[Assignment] Please work out how many lines in the data below hold the word "rosy", and state only the number.

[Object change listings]
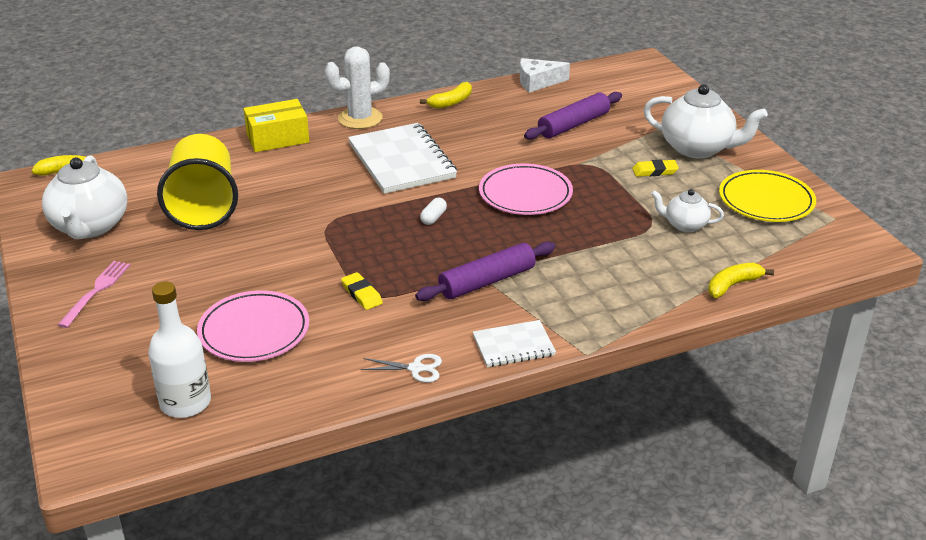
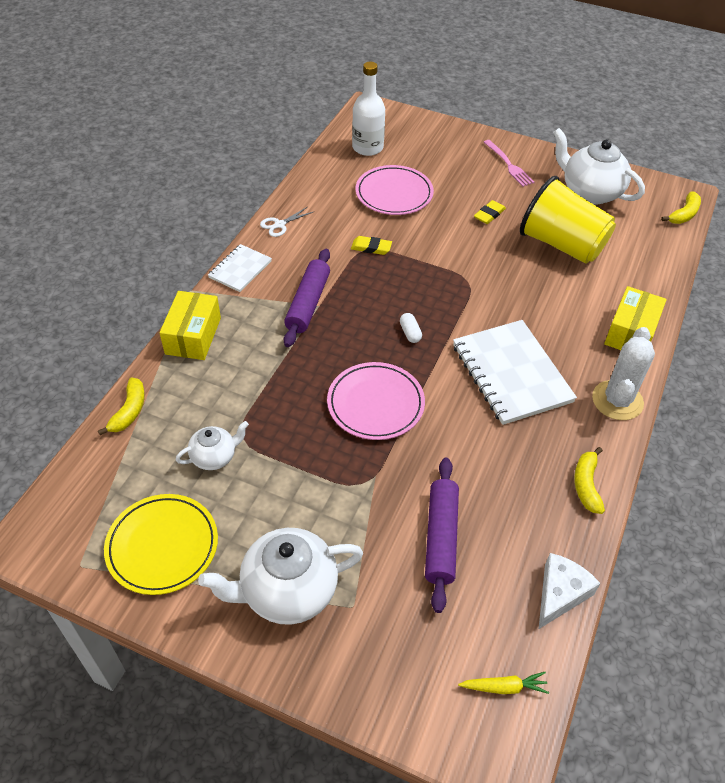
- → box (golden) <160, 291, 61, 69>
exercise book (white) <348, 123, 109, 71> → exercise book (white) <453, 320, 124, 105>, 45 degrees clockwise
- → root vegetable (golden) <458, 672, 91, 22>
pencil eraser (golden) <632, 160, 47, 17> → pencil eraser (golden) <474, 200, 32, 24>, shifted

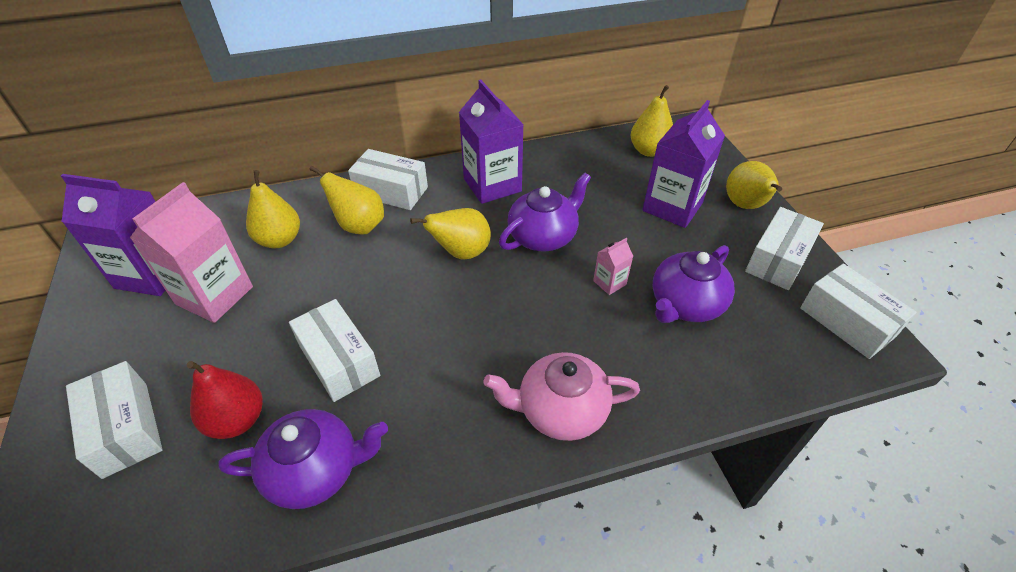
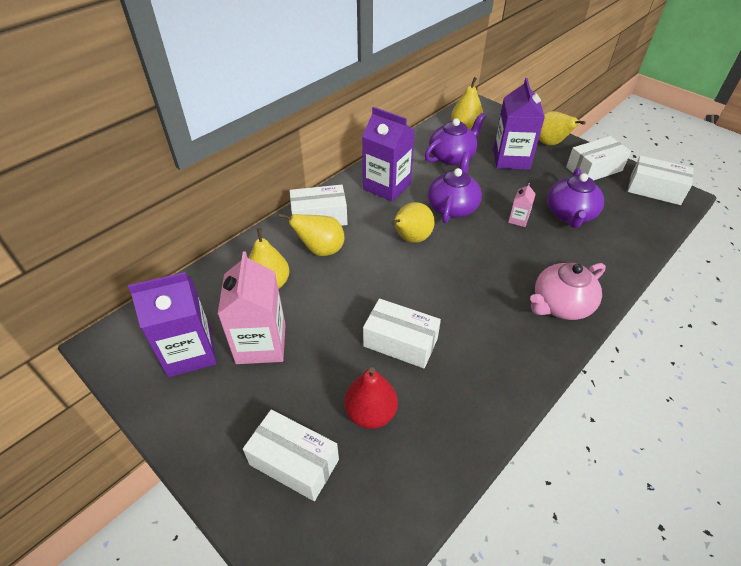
china teapot (purple) <218, 409, 170, 100> → china teapot (purple) <425, 113, 61, 52>, shifted
box (white) <745, 207, 79, 83> → box (white) <566, 136, 65, 45>, 60 degrees clockwise

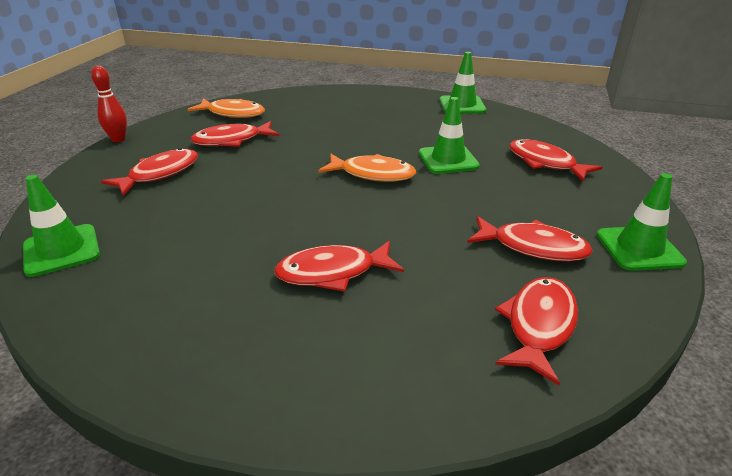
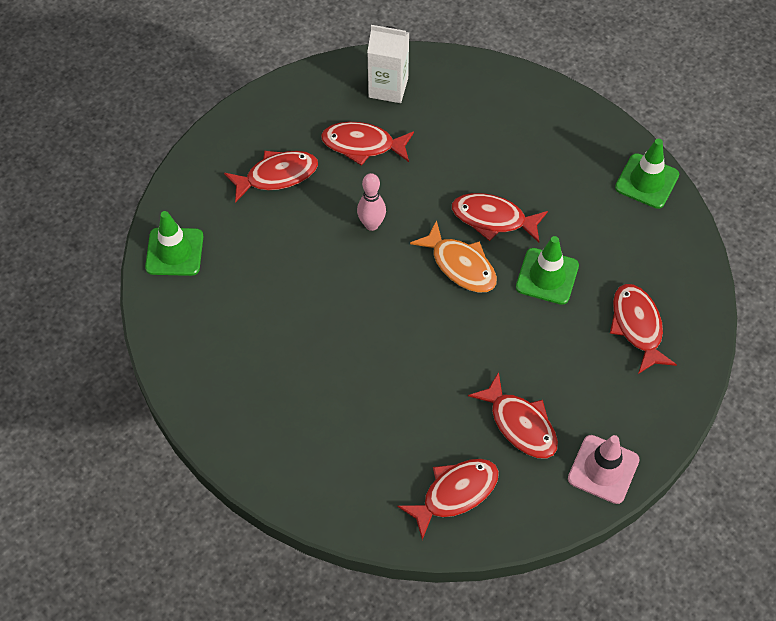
- → tenpin (rosy) <357, 173, 29, 58>
fish (orange) <187, 98, 78, 20> → juice carton (white) <367, 25, 42, 78>
fish (crimson) <274, 241, 130, 51> → fish (crimson) <452, 193, 96, 50>, shifted
safety cone (leaf-green) <597, 173, 90, 98> → safety cone (rosy) <568, 435, 72, 69>
tenpin (crimson) <91, 66, 36, 76> → -

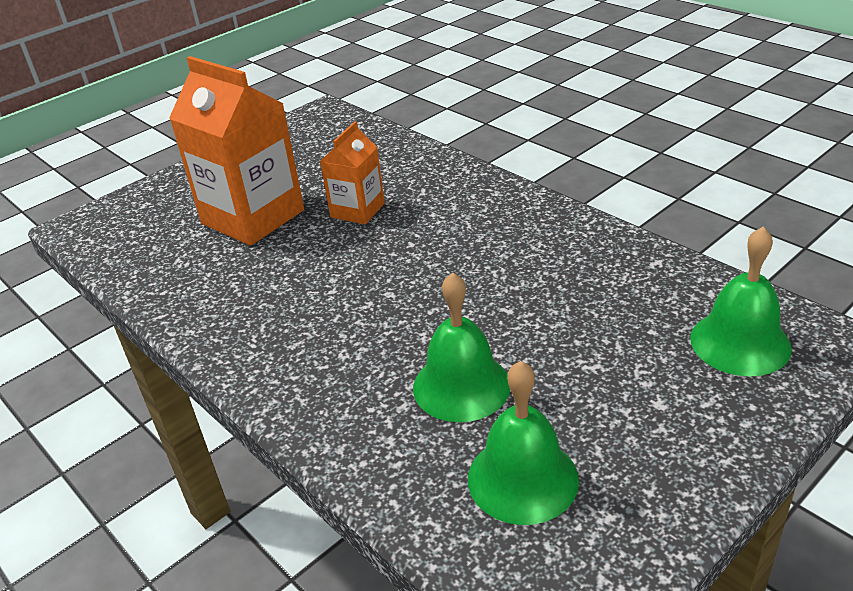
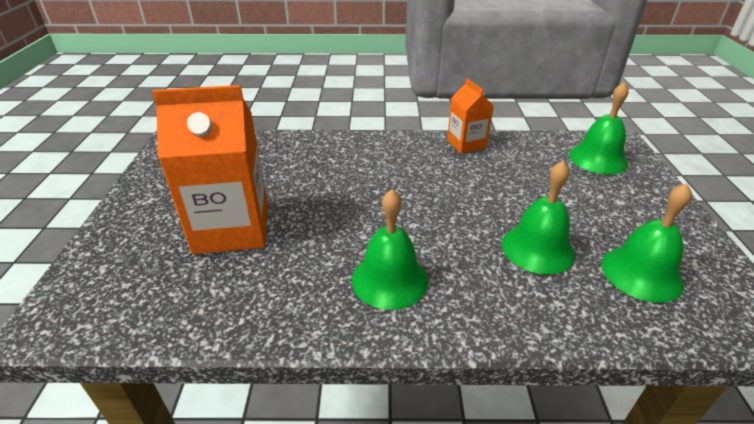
- → hand bell (leaf-green) <352, 189, 76, 121>
juice carton (orange) <320, 121, 65, 103> → juice carton (orange) <447, 78, 47, 76>, shifted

[Solution for this task] 2